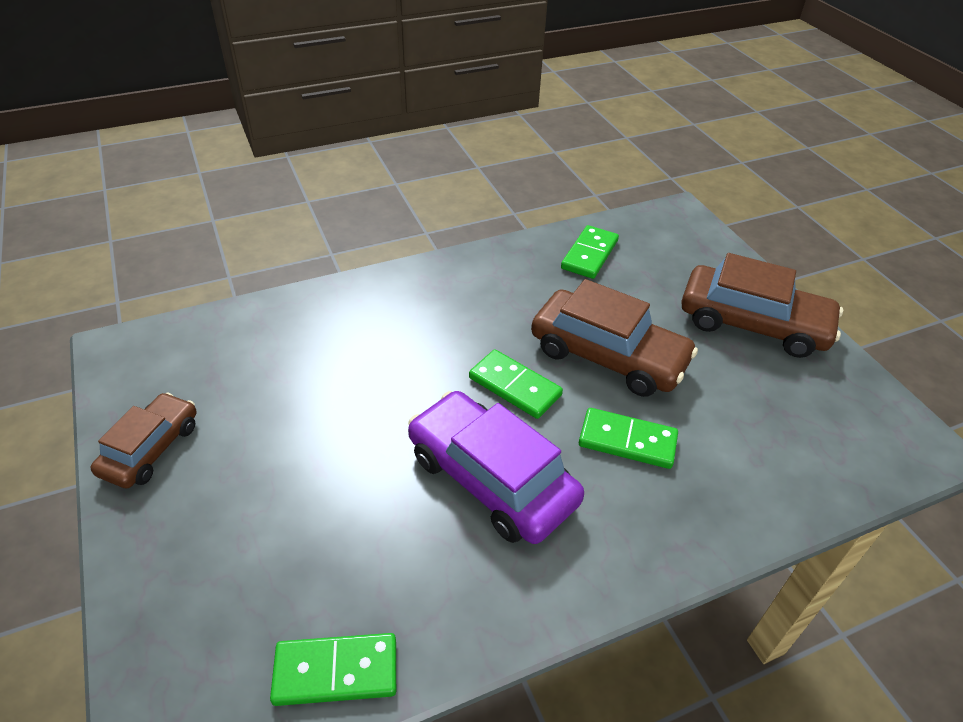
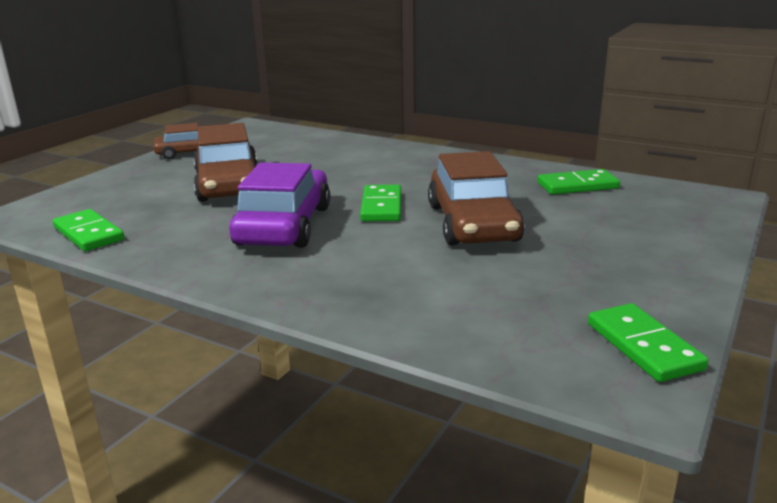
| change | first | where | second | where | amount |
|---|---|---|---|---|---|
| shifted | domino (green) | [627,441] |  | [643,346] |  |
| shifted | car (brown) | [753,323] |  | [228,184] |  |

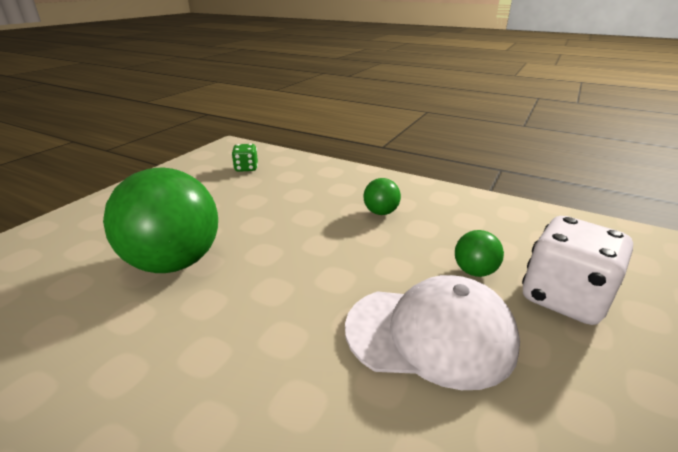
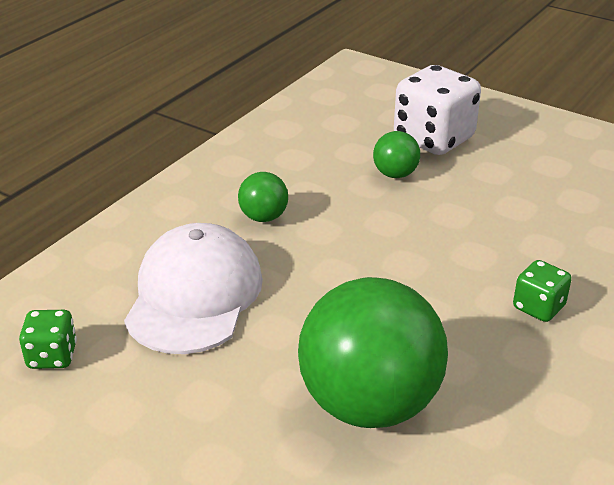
| change | first | where | second | where | amount |
|---|---|---|---|---|---|
| new |  |  | dice (green) | [538,307] |  |
| shifted | cap (white) | [430,334] |  | [194,295] |  |

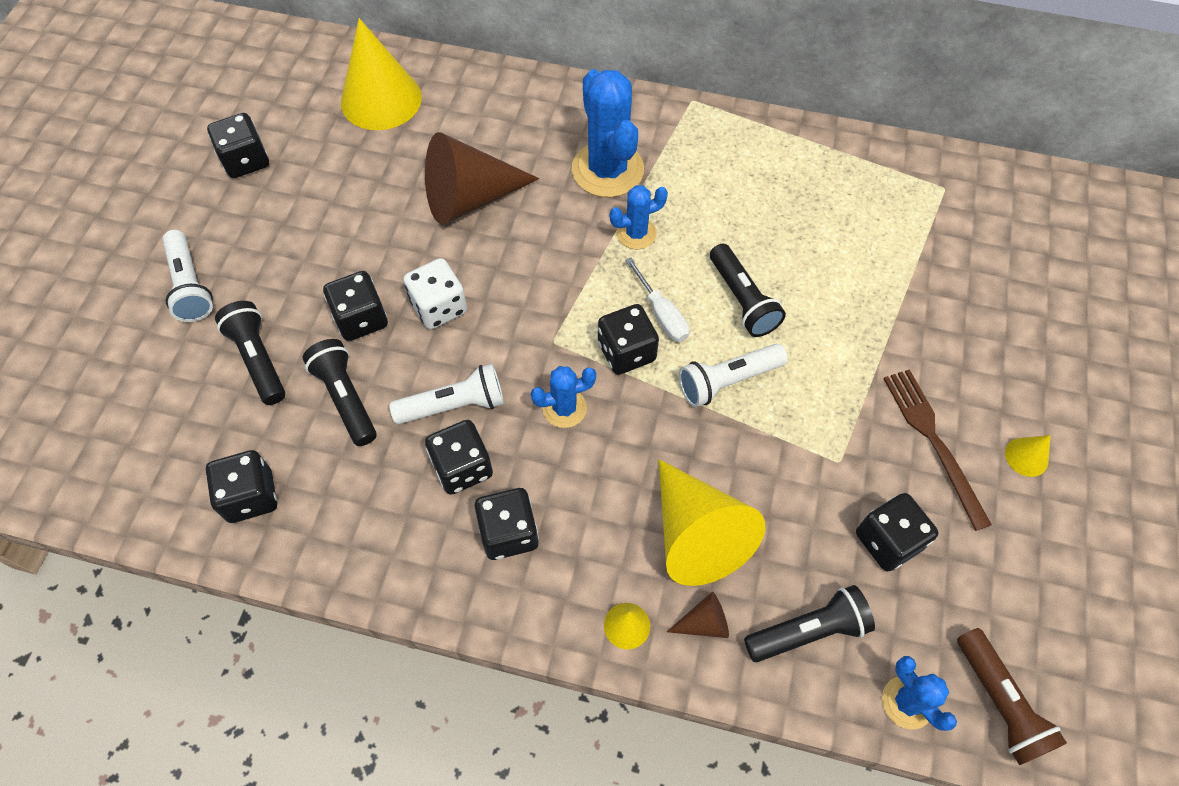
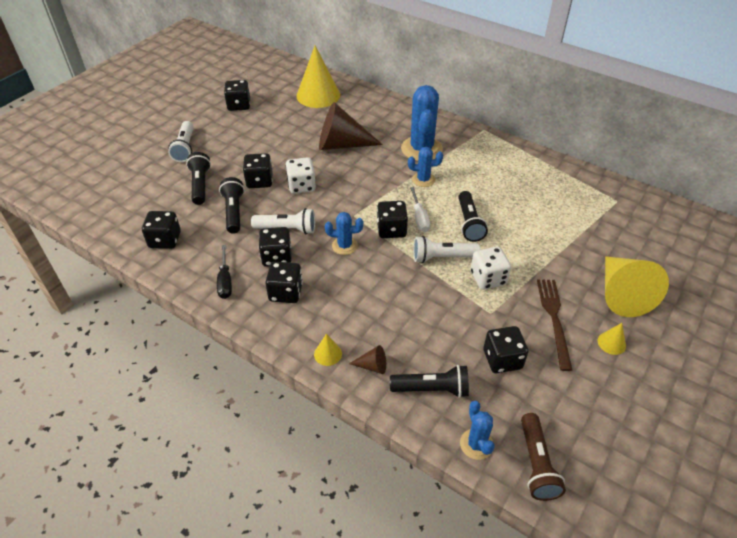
| change | first | where | second | where | amount |
|---|---|---|---|---|---|
| new |  |  | screwdriver (black) | [225,281] |  |
| new |  |  | dice (white) | [488,278] |  |
| shifted | cone (yellow) | [696,534] |  | [621,294] |  |

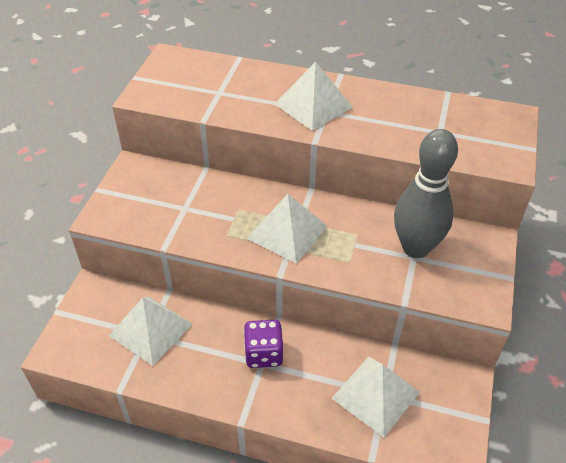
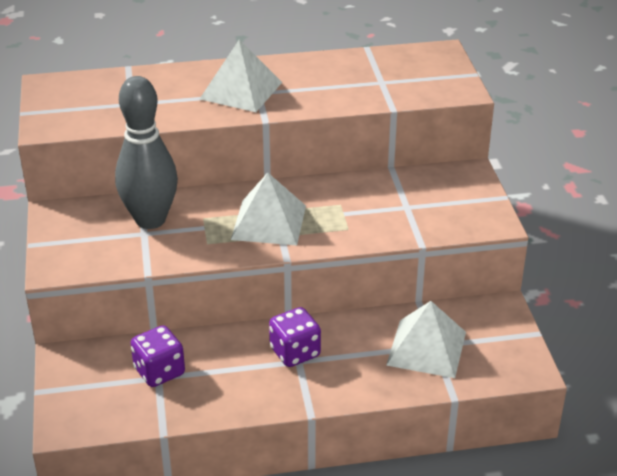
| change | first | where | second | where | amount |
|---|---|---|---|---|---|
| shifted | bowling pin (grey) | [415,248] |  | [150,220] |  |
| swapped | pyramid (white) | [151,329] | dice (purple) | [159,371] |  |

........

● **WHAT THE EXERCISE ASKS**
Only the lines between the one with "screwdriver (black) |" and the one with "shifted | bowling", those two included, get copied from the material above. Keep it exact and free of pictures.

● **PROBLEM SOLUTION**
| new |  |  | screwdriver (black) | [225,281] |  |
| new |  |  | dice (white) | [488,278] |  |
| shifted | cone (yellow) | [696,534] |  | [621,294] |  |

| change | first | where | second | where | amount |
|---|---|---|---|---|---|
| shifted | bowling pin (grey) | [415,248] |  | [150,220] |  |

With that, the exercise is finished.